• _Goal of the exercise_:
All lines containing the string "image" must be copied from the entries.

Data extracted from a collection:
==*==

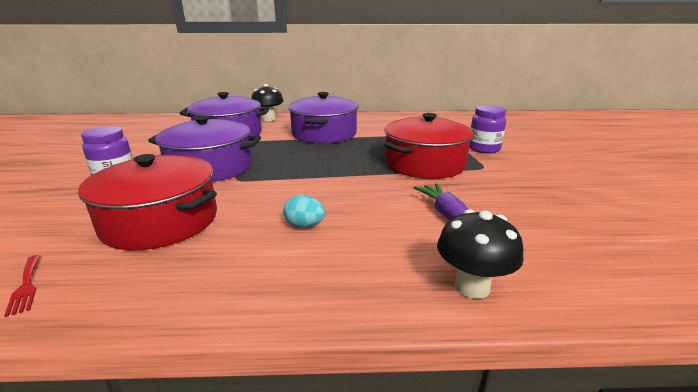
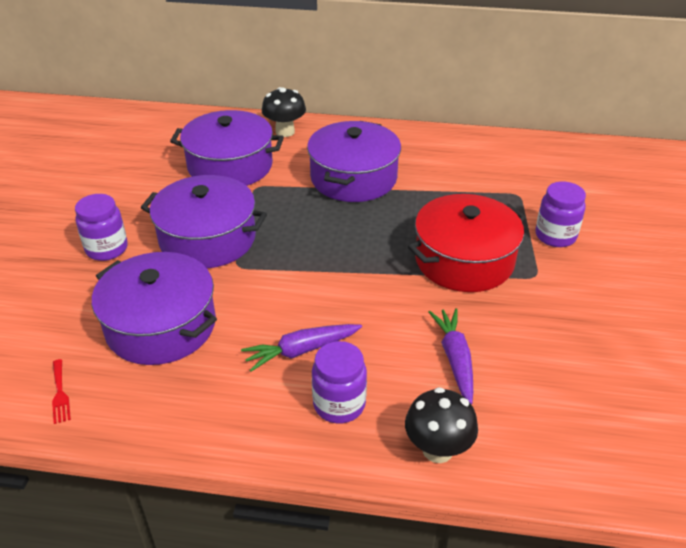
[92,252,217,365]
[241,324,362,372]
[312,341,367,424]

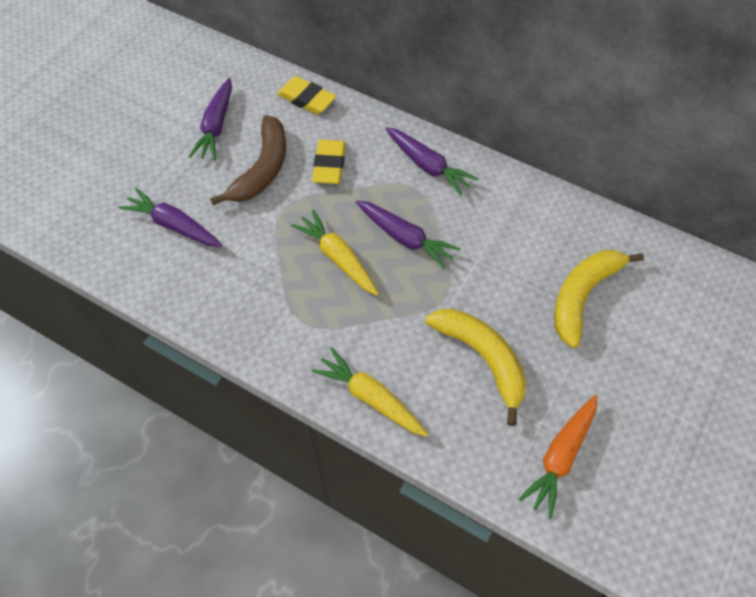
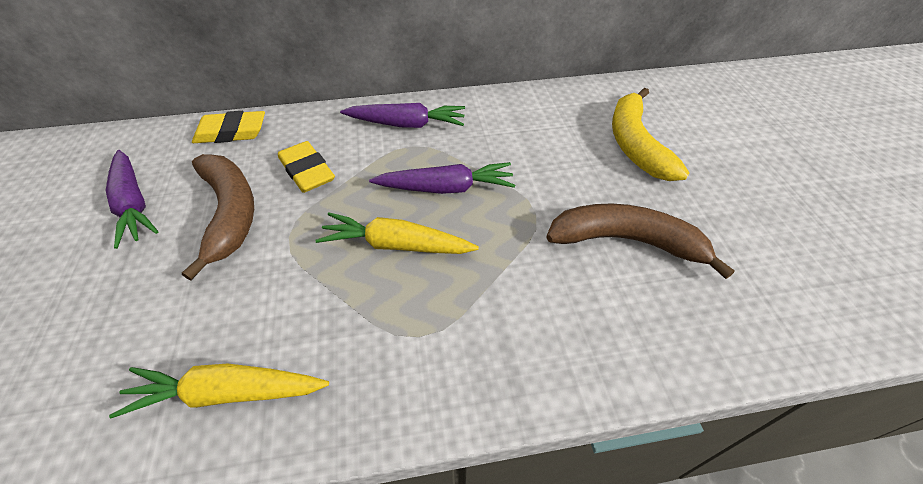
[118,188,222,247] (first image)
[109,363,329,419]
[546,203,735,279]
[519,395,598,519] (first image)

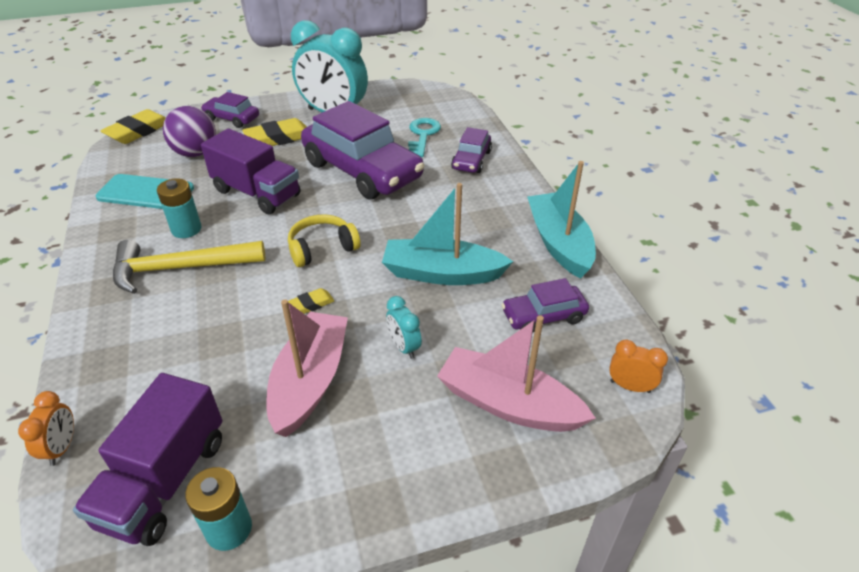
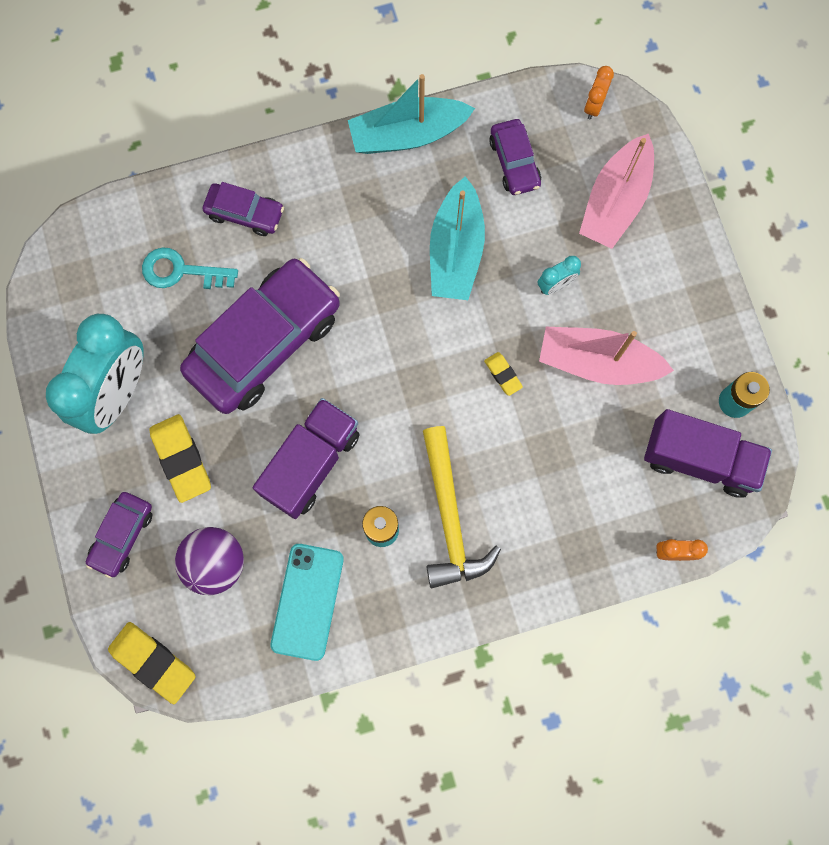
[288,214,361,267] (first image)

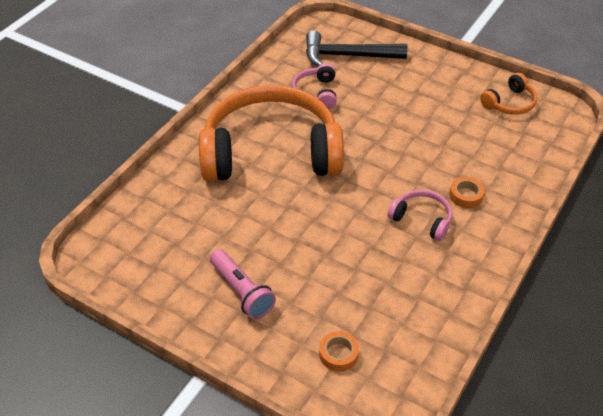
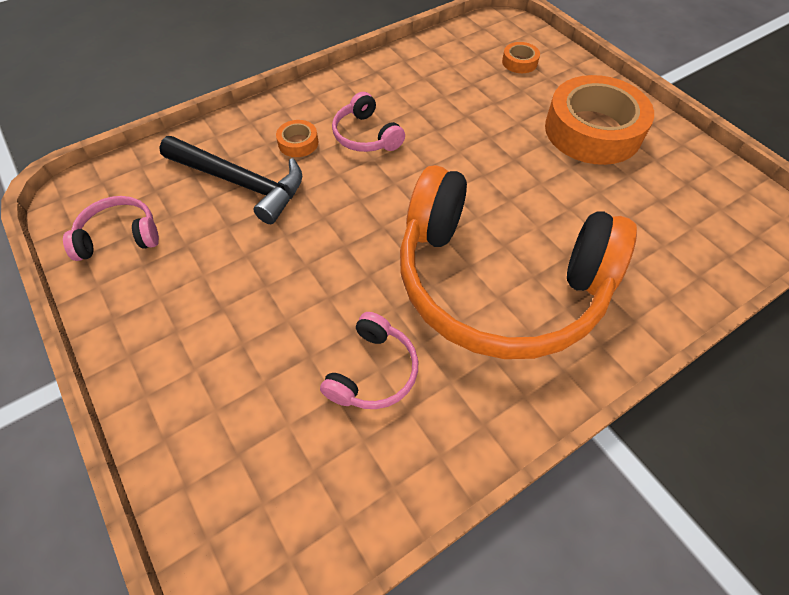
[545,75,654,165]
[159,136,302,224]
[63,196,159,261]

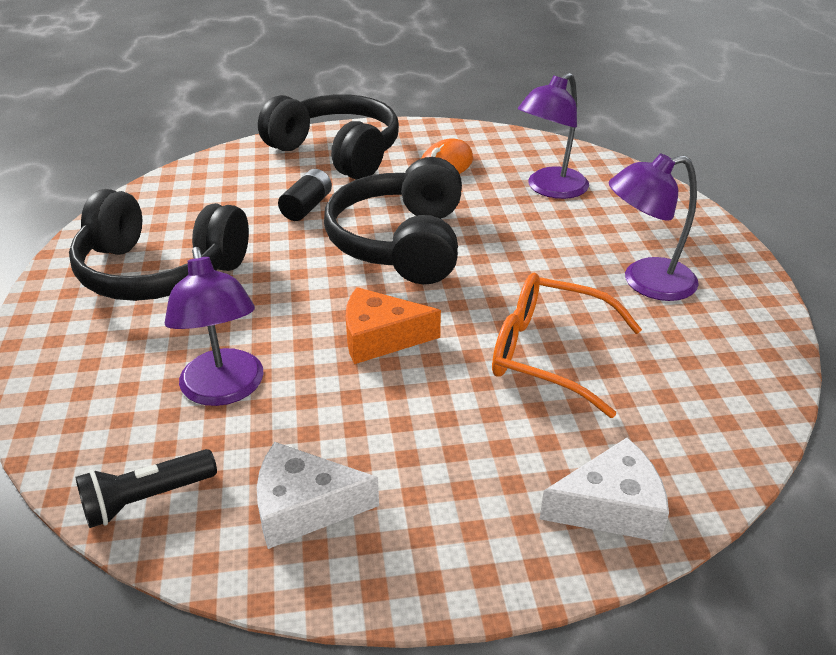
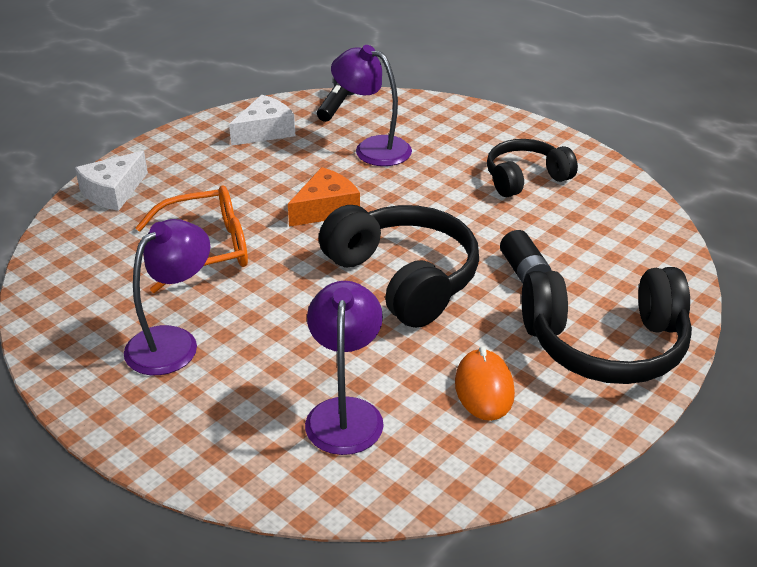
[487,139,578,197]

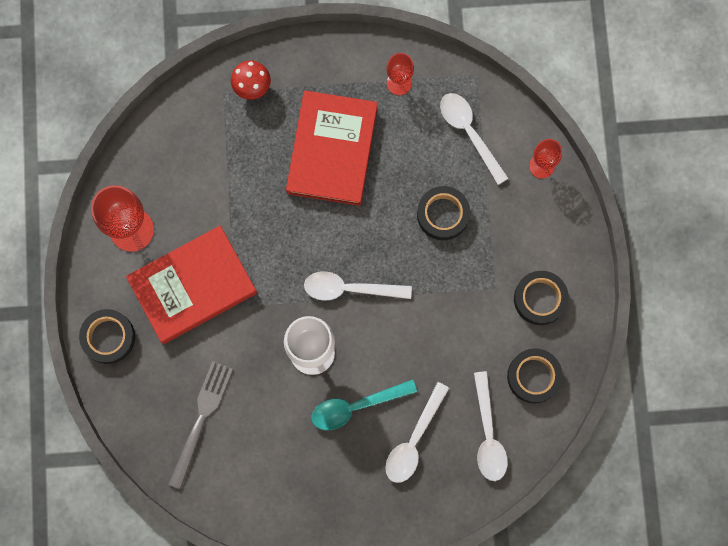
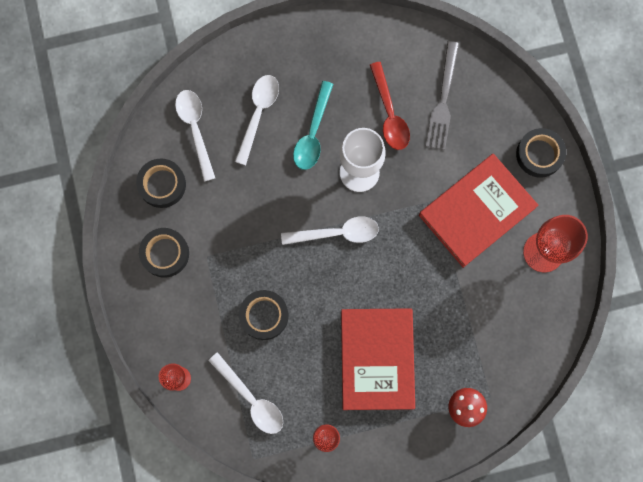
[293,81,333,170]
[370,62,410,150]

==*==

• _Result of this exercise_:
[118,188,222,247] (first image)
[519,395,598,519] (first image)
[288,214,361,267] (first image)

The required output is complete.